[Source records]
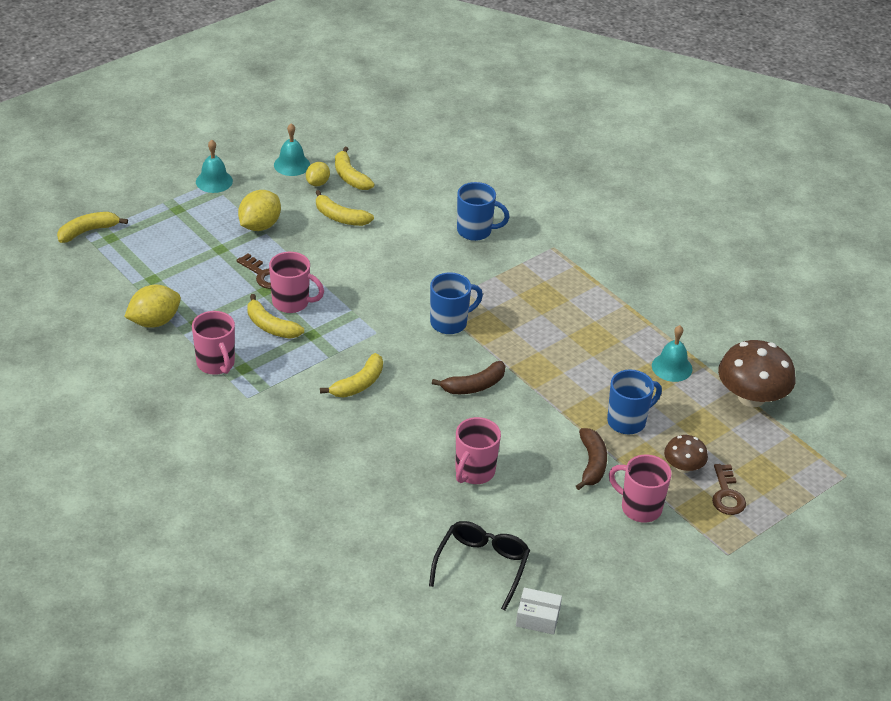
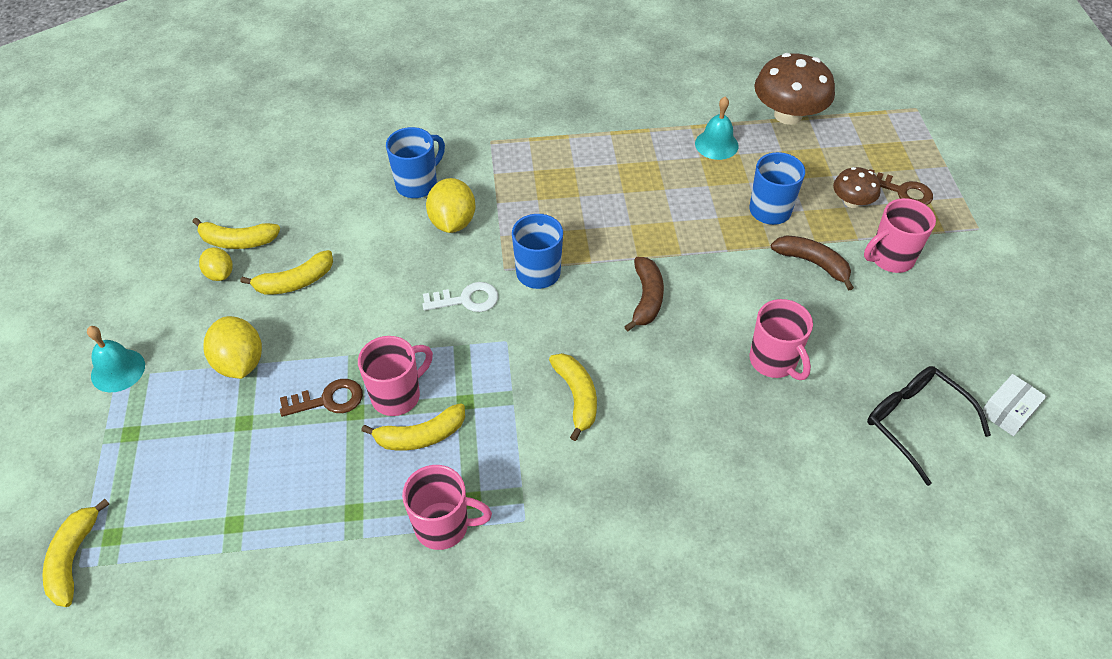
camera: 55 degrees left, 10 degrees up
(154, 321) = (314, 560): yellow lemon -> yellow lemon (452, 222)
(292, 164) = (165, 282): turquoise bell -> none
(394, 299) = (466, 299): none -> white key

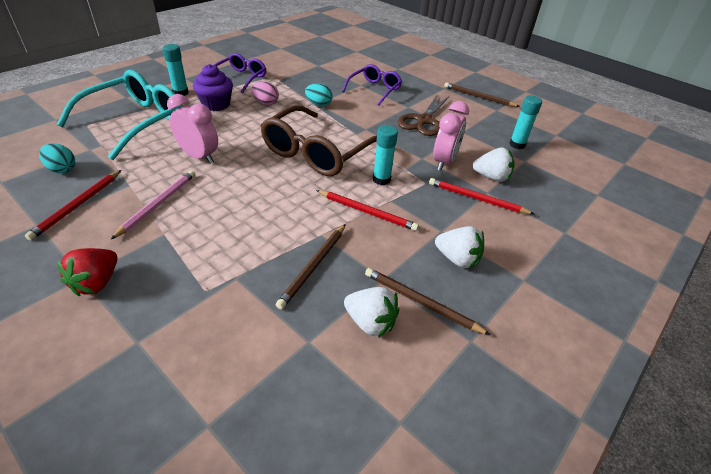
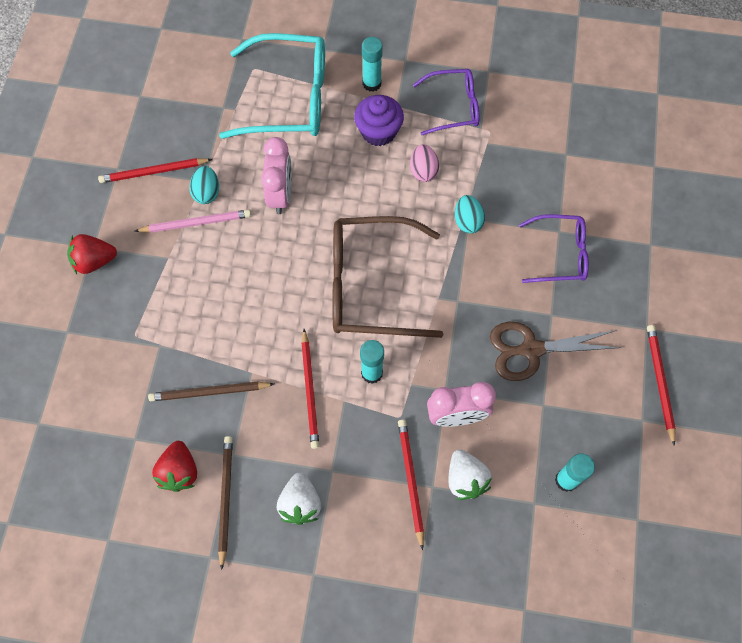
camera: 60 degrees right, 25 degrees up
(62, 169) = (184, 117): turquoise egg -> turquoise egg (207, 192)
(370, 322) = (179, 471): white strawberry -> red strawberry
(478, 97) = (659, 382): brown pencil -> red pencil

> Directions for this task
Type out the entries again without a single change, and leave the pictures out.

> Response
camera: 55 degrees left, 10 degrees up
(154, 321) = (314, 560): yellow lemon -> yellow lemon (452, 222)
(292, 164) = (165, 282): turquoise bell -> none
(394, 299) = (466, 299): none -> white key

camera: 60 degrees right, 25 degrees up
(62, 169) = (184, 117): turquoise egg -> turquoise egg (207, 192)
(370, 322) = (179, 471): white strawberry -> red strawberry
(478, 97) = (659, 382): brown pencil -> red pencil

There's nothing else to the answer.